Your goal: A verbatim copy is needed of the lines below from the one containing "brown spoon: 5 -> 4" up to and including the one containing "purple cup: 14 -> 12", excluding pictures.

Exercise input:
========================================================================
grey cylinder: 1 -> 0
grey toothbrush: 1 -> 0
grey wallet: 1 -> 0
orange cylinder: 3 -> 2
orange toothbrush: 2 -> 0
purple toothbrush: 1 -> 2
========================================================================
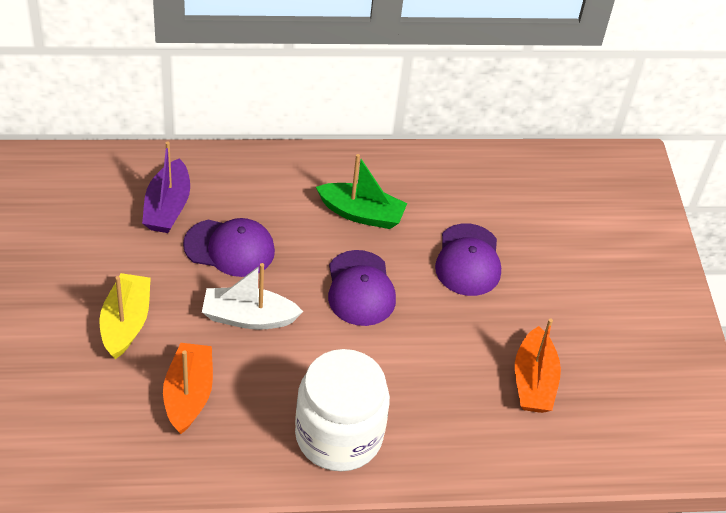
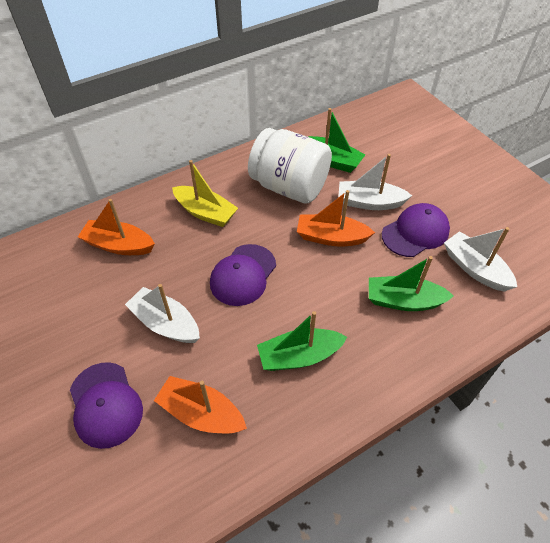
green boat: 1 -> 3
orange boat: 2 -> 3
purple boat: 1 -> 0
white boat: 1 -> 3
========================================================================
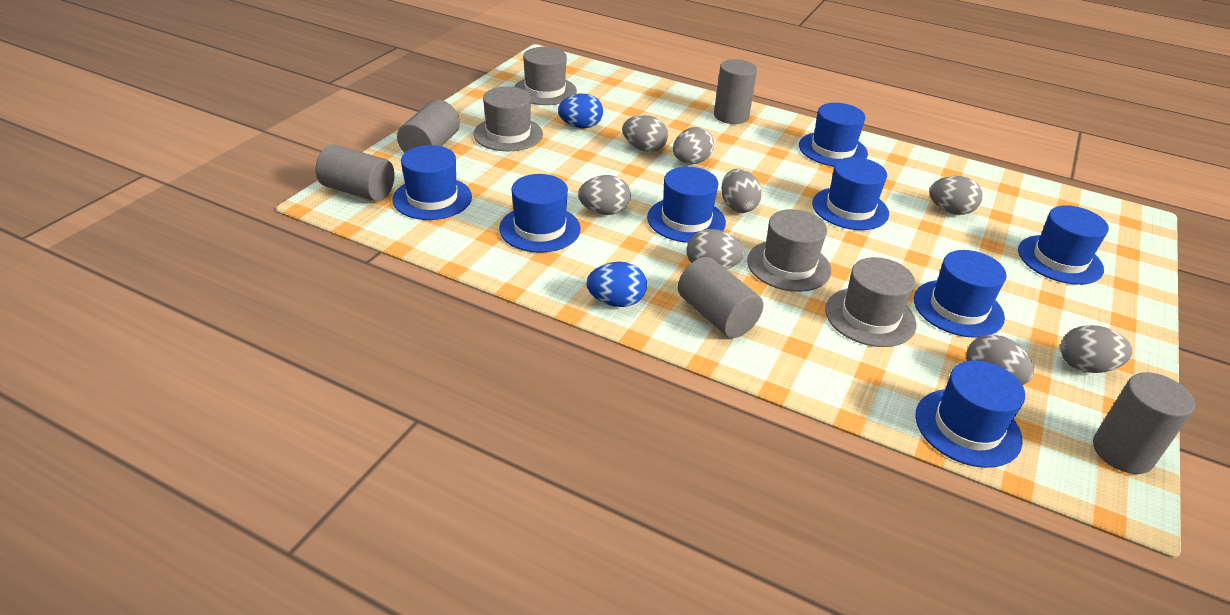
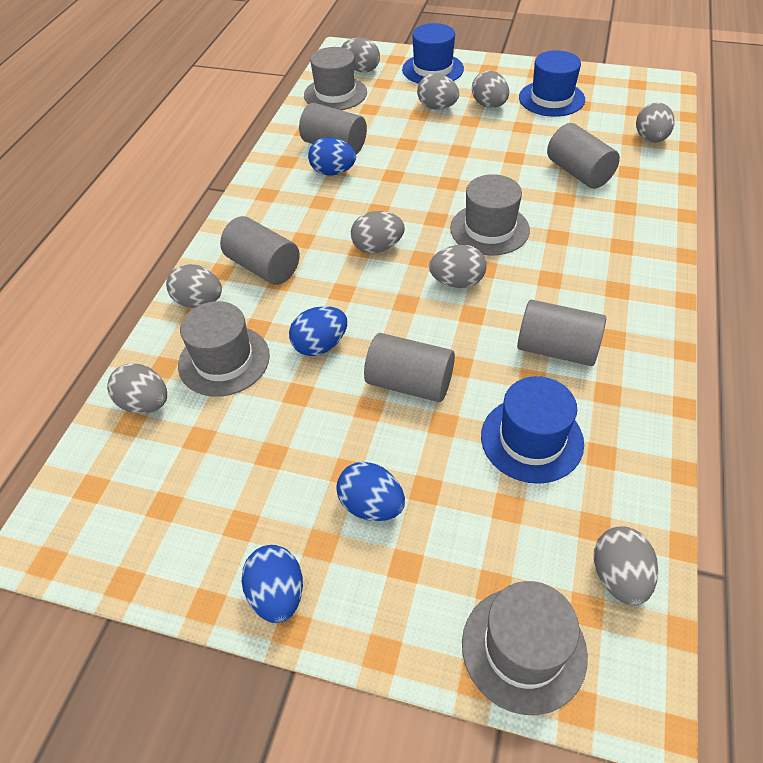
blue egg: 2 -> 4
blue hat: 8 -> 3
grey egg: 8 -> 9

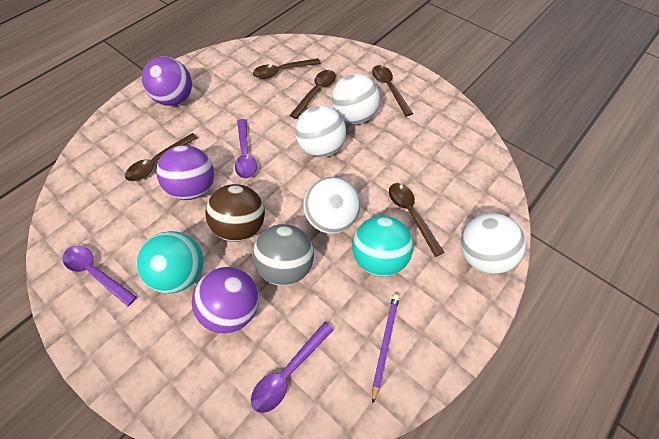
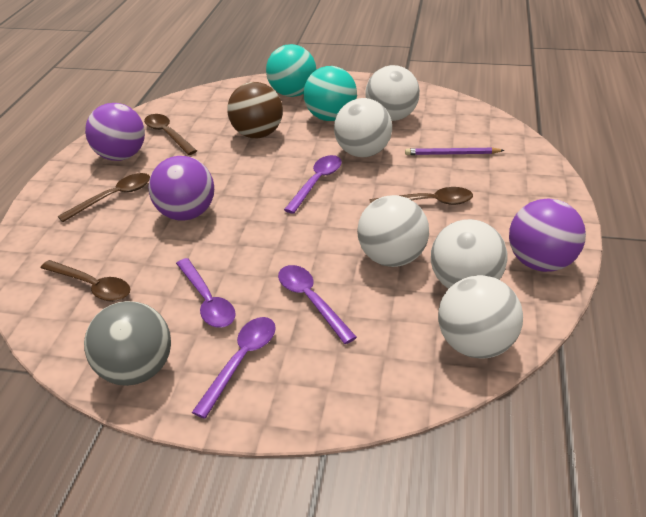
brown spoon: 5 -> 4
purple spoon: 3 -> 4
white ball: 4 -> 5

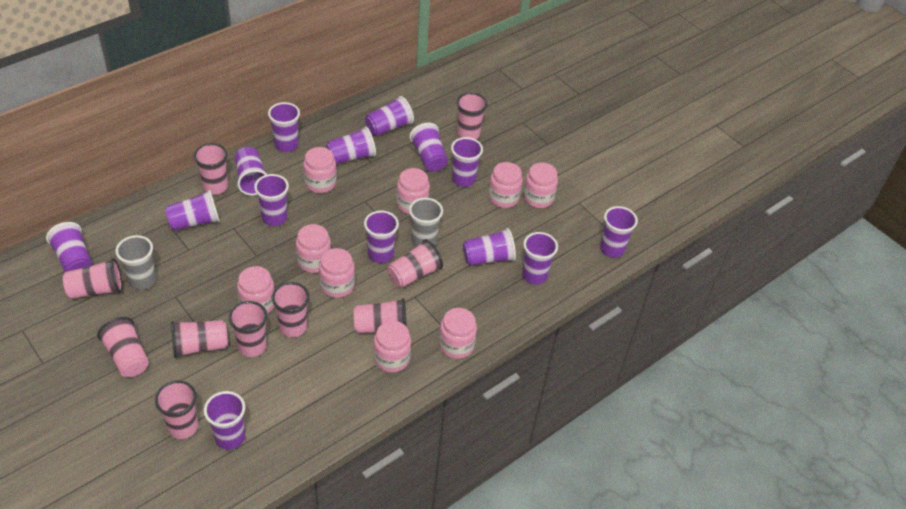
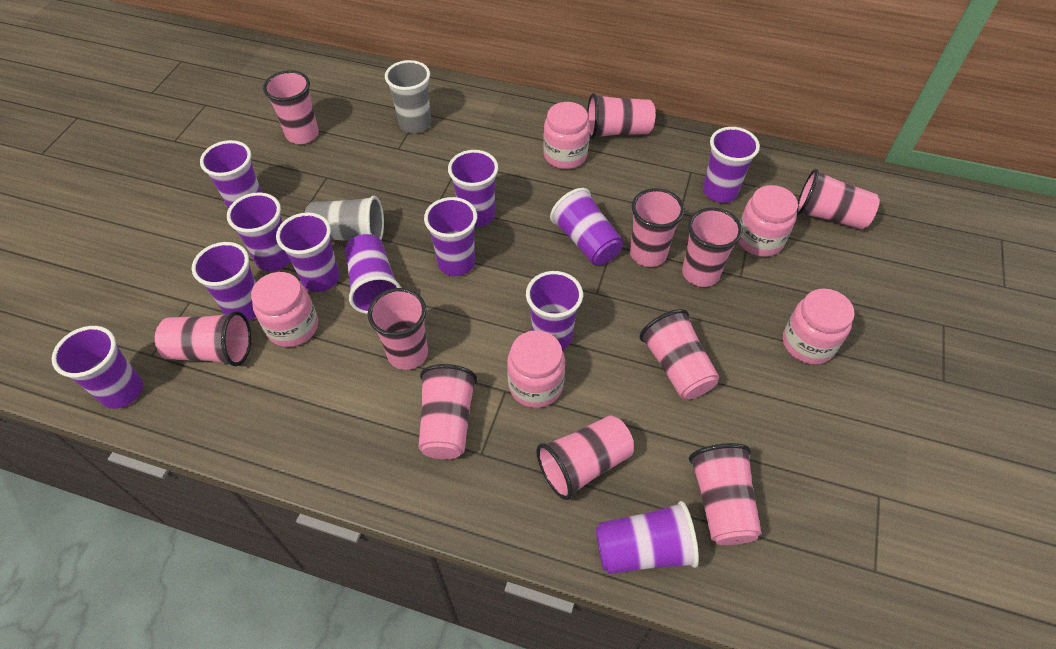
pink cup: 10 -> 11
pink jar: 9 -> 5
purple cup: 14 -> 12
========================================================================
Exercise response:
brown spoon: 5 -> 4
purple spoon: 3 -> 4
white ball: 4 -> 5

pink cup: 10 -> 11
pink jar: 9 -> 5
purple cup: 14 -> 12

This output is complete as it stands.